**INSTRUCTIONS TO FOLLOW:** Rewrite every one of the records with "matte gold picture frame" swapped for "gilded picture frame" wherever it occurs, changing nothing else, and omit the pictures from your answer.

(Extracted records)
+--

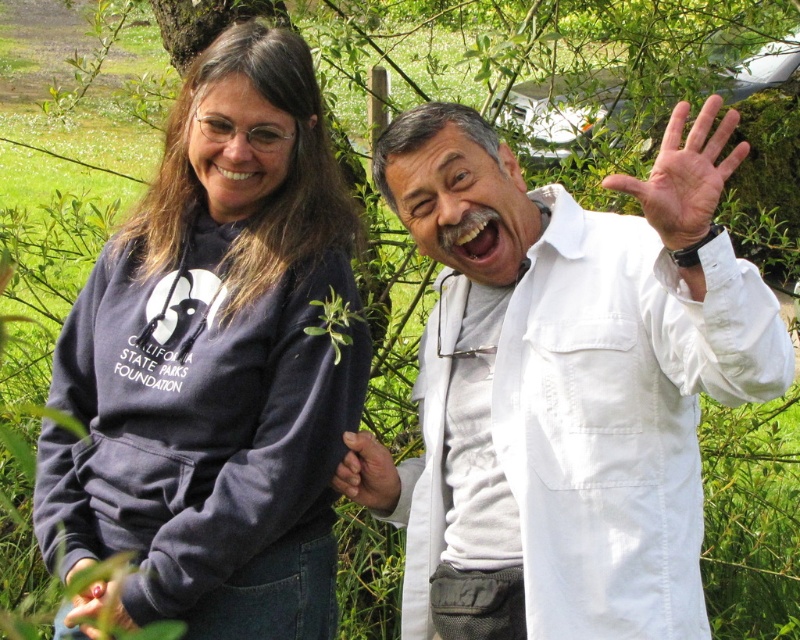
Consider the image. Does white cotton lab coat at right lie in front of black matte hand at lower left?

Yes, it is in front of black matte hand at lower left.

Who is positioned more to the right, white cotton lab coat at right or black matte hand at lower left?

white cotton lab coat at right

Is point (504, 467) behind point (116, 582)?

No, (504, 467) is in front of (116, 582).

Identify the location of white cotton lab coat at right. The width and height of the screenshot is (800, 640). (572, 378).

Is white cotton lab coat at right below smooth skin hand at center?

No, white cotton lab coat at right is not below smooth skin hand at center.

Is white cotton lab coat at right further to camera compared to smooth skin hand at center?

No, white cotton lab coat at right is closer to the viewer.

Who is more distant from viewer, [437,138] or [356,483]?

The point [356,483] is more distant.

I want to click on white cotton lab coat at right, so click(x=572, y=378).

In order to click on white cotton lab coat at right in this screenshot , I will do `click(572, 378)`.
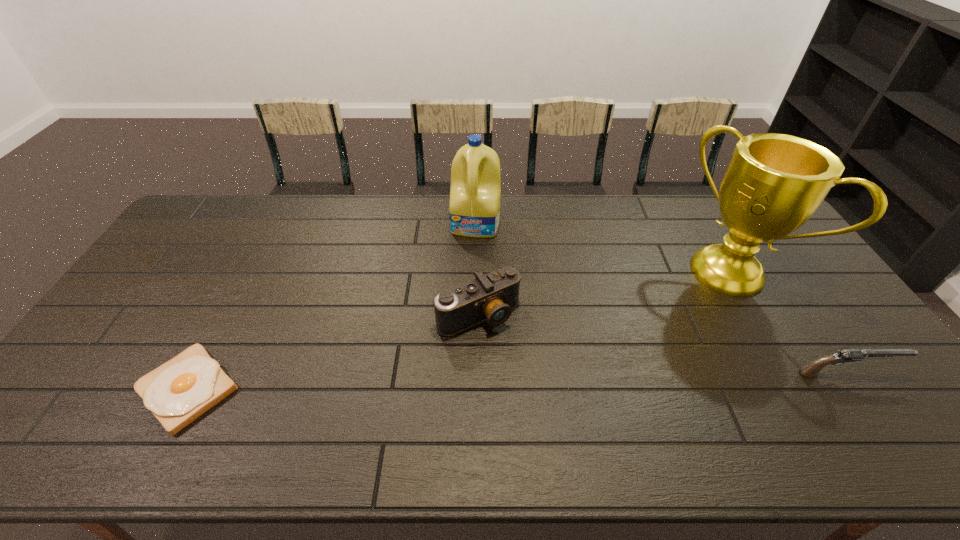
This screenshot has height=540, width=960. Find the location of `vacant spot on the desktop that is between the leftmost object and the fourth tallest object and is positioned on the lens of the third shortest object`. vacant spot on the desktop that is between the leftmost object and the fourth tallest object and is positioned on the lens of the third shortest object is located at coordinates (528, 381).

At what (x,y) coordinates should I click in order to perform the action: click on vacant space on the desktop that is between the leftmost object and the gun and is positioned on the label of the second tallest object. Please return your answer as a coordinate pair (x, y). Looking at the image, I should click on (444, 383).

This screenshot has height=540, width=960. I want to click on free space on the desktop that is between the shortest object and the gun and is positioned on the shiny surface of the award, so click(606, 379).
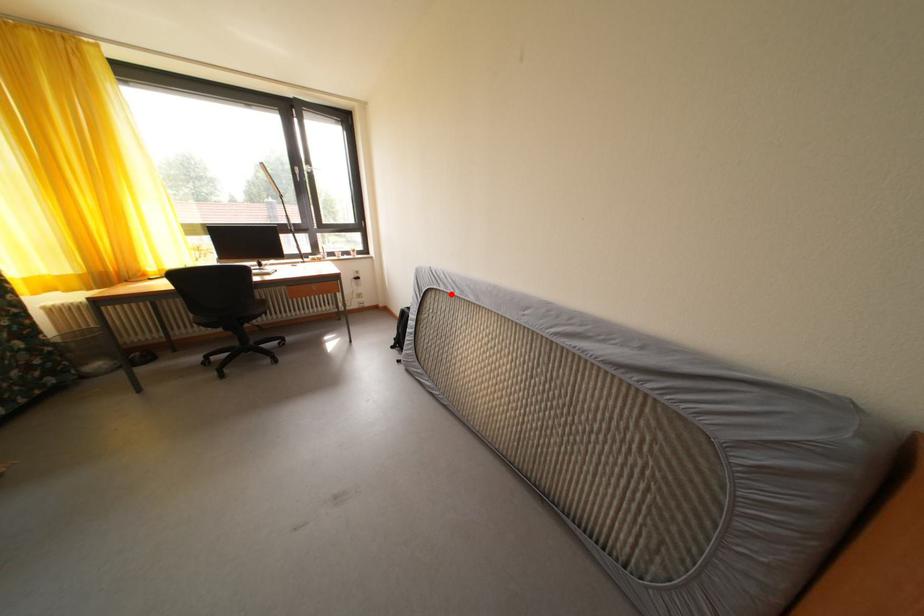
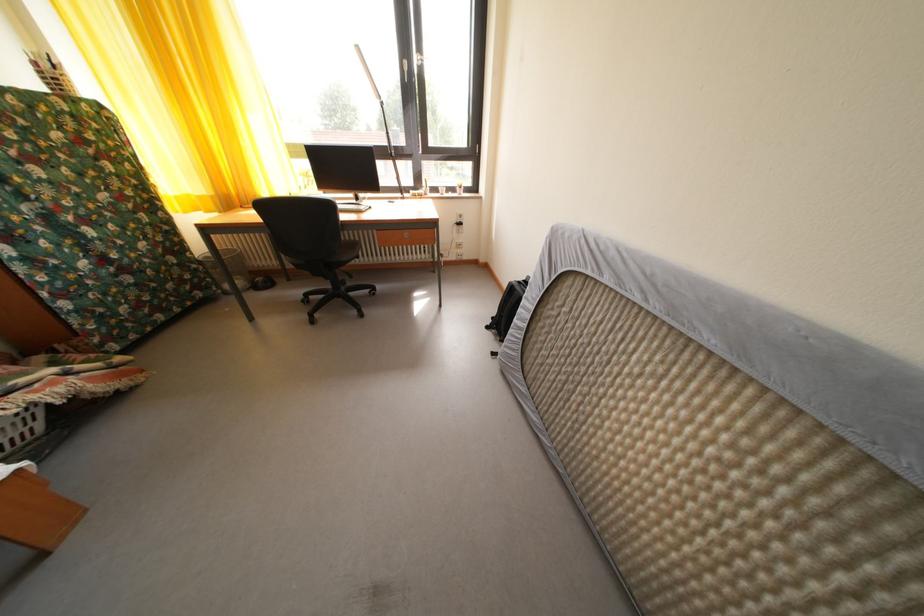
Where in the second image is the point corresponding to the highlighted location from the first image?

(615, 285)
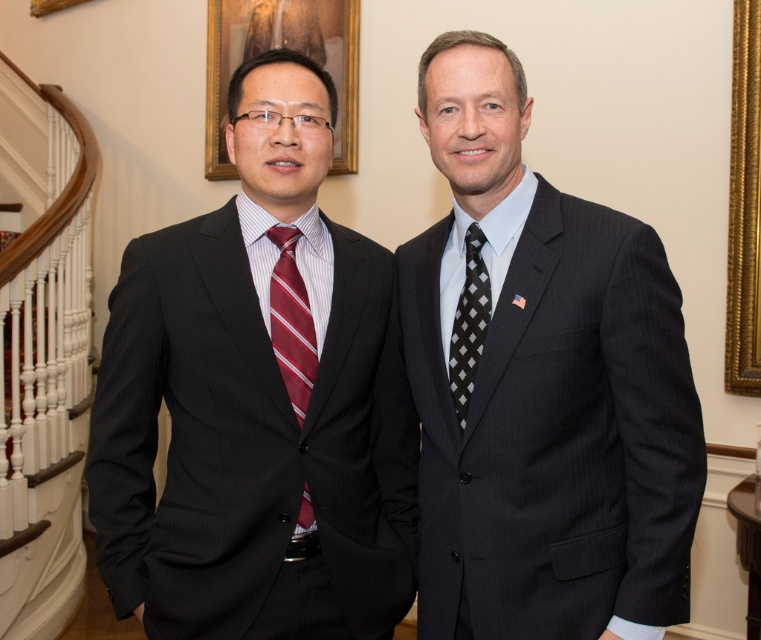
Question: Which is nearer to the matte gold picture frame at upper center?

Choices:
 (A) black checkered tie at right
 (B) black pinstripe suit at left

Answer: (B)

Question: Is black pinstripe suit at left smaller than matte gold picture frame at upper center?

Choices:
 (A) no
 (B) yes

Answer: (B)

Question: Among these objects, which one is farthest from the camera?

Choices:
 (A) striped silk tie at left
 (B) black pinstripe suit at left
 (C) matte gold picture frame at upper center

Answer: (C)

Question: In this image, where is black pinstripe suit at right located relative to black pinstripe suit at left?

Choices:
 (A) below
 (B) above

Answer: (B)

Question: Is black pinstripe suit at left smaller than matte gold picture frame at upper center?

Choices:
 (A) yes
 (B) no

Answer: (A)

Question: Which point is closer to the camera?

Choices:
 (A) (462, 401)
 (B) (447, 424)
 (C) (225, 289)
 (D) (322, 60)

Answer: (C)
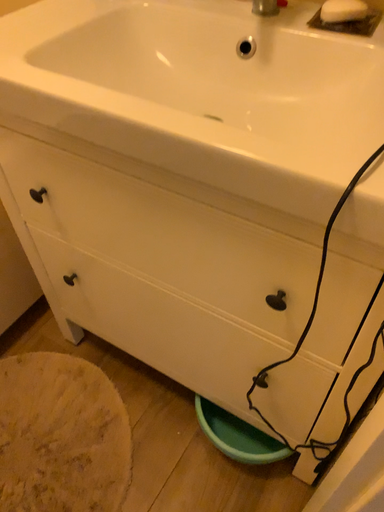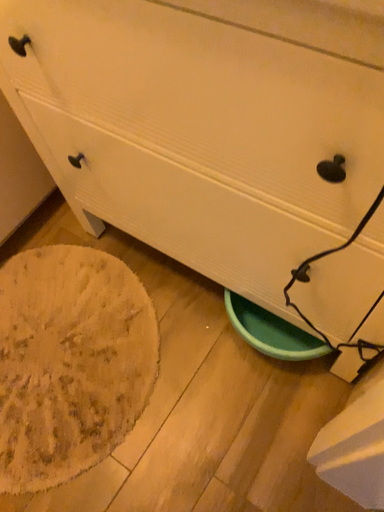
Question: Which way did the camera rotate in the video?

Choices:
 (A) rotated upward
 (B) rotated downward

Answer: (B)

+--

**OUTPUT OF THE EXERCISE:**
Consider the image. Does white cotton lab coat at right lie in front of black matte hand at lower left?

Yes, it is in front of black matte hand at lower left.

Who is positioned more to the right, white cotton lab coat at right or black matte hand at lower left?

white cotton lab coat at right

Is point (504, 467) behind point (116, 582)?

No, (504, 467) is in front of (116, 582).

Identify the location of white cotton lab coat at right. The width and height of the screenshot is (800, 640). (572, 378).

Is white cotton lab coat at right below smooth skin hand at center?

No, white cotton lab coat at right is not below smooth skin hand at center.

Is white cotton lab coat at right further to camera compared to smooth skin hand at center?

No, white cotton lab coat at right is closer to the viewer.

Who is more distant from viewer, [437,138] or [356,483]?

The point [356,483] is more distant.

I want to click on white cotton lab coat at right, so click(x=572, y=378).

In order to click on white cotton lab coat at right in this screenshot , I will do `click(572, 378)`.
This screenshot has height=540, width=960. Find the location of `vacant spot on the desktop that is between the leftmost object and the fourth tallest object and is positioned on the lens of the third shortest object`. vacant spot on the desktop that is between the leftmost object and the fourth tallest object and is positioned on the lens of the third shortest object is located at coordinates (528, 381).

At what (x,y) coordinates should I click in order to perform the action: click on vacant space on the desktop that is between the leftmost object and the gun and is positioned on the label of the second tallest object. Please return your answer as a coordinate pair (x, y). Looking at the image, I should click on (444, 383).

This screenshot has height=540, width=960. I want to click on free space on the desktop that is between the shortest object and the gun and is positioned on the shiny surface of the award, so click(606, 379).
Where in the second image is the point corresponding to the highlighted location from the first image?

(615, 285)
Question: Which is nearer to the gilded picture frame at upper center?

Choices:
 (A) black checkered tie at right
 (B) black pinstripe suit at left

Answer: (B)

Question: Is black pinstripe suit at left smaller than gilded picture frame at upper center?

Choices:
 (A) no
 (B) yes

Answer: (B)

Question: Among these objects, which one is farthest from the camera?

Choices:
 (A) striped silk tie at left
 (B) black pinstripe suit at left
 (C) gilded picture frame at upper center

Answer: (C)

Question: In this image, where is black pinstripe suit at right located relative to black pinstripe suit at left?

Choices:
 (A) below
 (B) above

Answer: (B)

Question: Is black pinstripe suit at left smaller than gilded picture frame at upper center?

Choices:
 (A) yes
 (B) no

Answer: (A)

Question: Which point is closer to the camera?

Choices:
 (A) (462, 401)
 (B) (447, 424)
 (C) (225, 289)
 (D) (322, 60)

Answer: (C)
Question: Which way did the camera rotate in the video?

Choices:
 (A) rotated upward
 (B) rotated downward

Answer: (B)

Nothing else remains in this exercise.